__WORK REQUIRED__.
Give back exactly the lines of the material below, starting with the line with "blue round brick" and going on through the line with "black slope H4:H5 level 1 top 5 -> none".

__MATERIAL PROVIDED__.
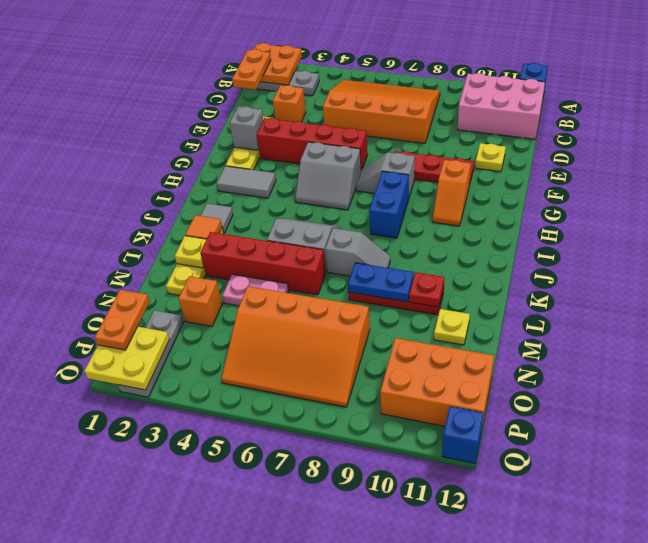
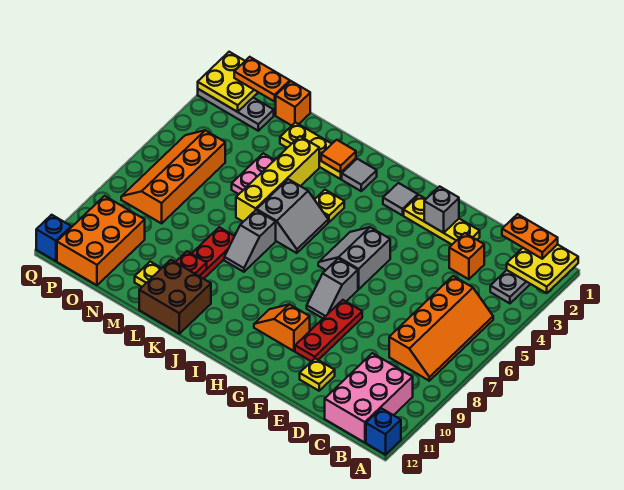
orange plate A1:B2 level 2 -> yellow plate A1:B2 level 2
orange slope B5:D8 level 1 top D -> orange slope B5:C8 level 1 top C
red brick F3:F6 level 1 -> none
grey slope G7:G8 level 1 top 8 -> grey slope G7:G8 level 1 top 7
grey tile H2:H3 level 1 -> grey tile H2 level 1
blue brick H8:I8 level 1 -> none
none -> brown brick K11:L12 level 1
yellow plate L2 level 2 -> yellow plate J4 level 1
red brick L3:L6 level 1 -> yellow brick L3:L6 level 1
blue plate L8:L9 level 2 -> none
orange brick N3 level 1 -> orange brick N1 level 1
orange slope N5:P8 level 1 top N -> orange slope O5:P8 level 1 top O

==

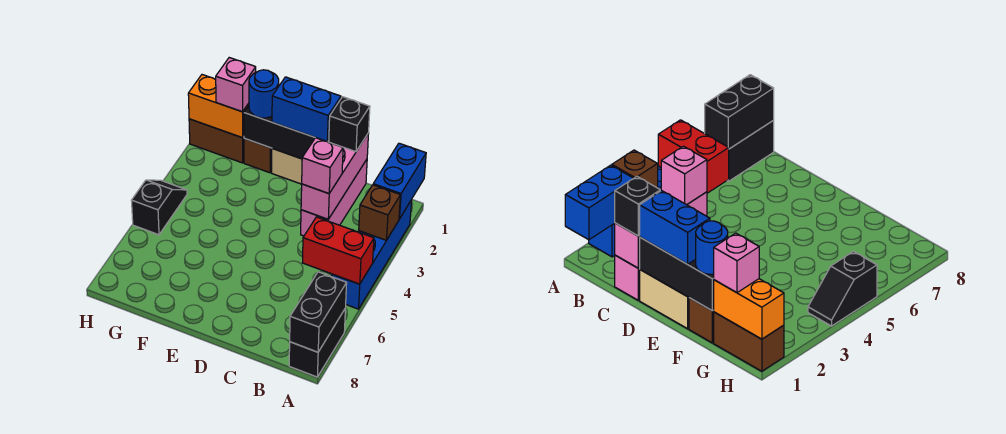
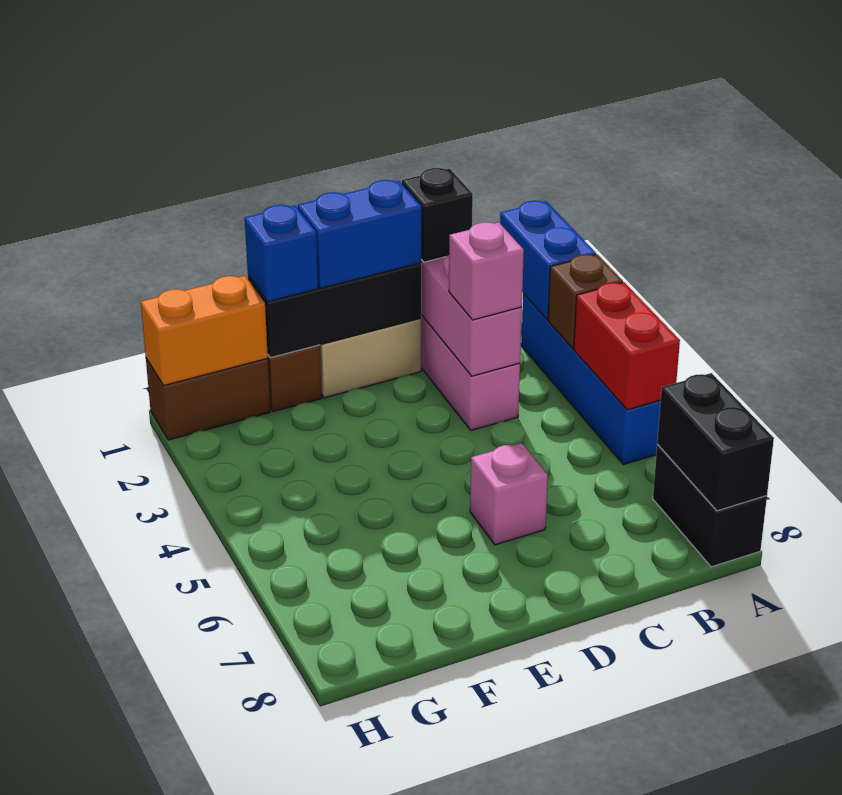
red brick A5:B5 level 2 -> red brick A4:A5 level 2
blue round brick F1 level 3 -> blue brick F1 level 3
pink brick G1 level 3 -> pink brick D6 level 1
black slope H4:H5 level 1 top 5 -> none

==

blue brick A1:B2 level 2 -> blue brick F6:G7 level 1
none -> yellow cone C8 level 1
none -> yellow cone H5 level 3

__RESPONSE BELOW__.
blue round brick F1 level 3 -> blue brick F1 level 3
pink brick G1 level 3 -> pink brick D6 level 1
black slope H4:H5 level 1 top 5 -> none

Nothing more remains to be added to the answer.